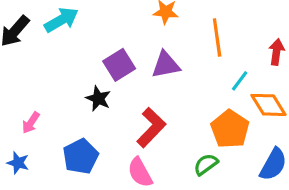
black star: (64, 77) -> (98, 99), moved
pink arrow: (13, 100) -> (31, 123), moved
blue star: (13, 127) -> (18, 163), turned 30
==
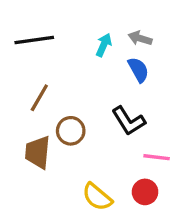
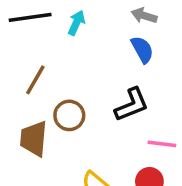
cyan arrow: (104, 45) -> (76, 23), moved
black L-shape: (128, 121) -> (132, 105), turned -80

> [TASK DETAILS] Find "black" in the preceding records. Copy each line that holds it.

> [FINISHED EXERCISE]
black star: (64, 77) -> (98, 99), moved
black L-shape: (128, 121) -> (132, 105), turned -80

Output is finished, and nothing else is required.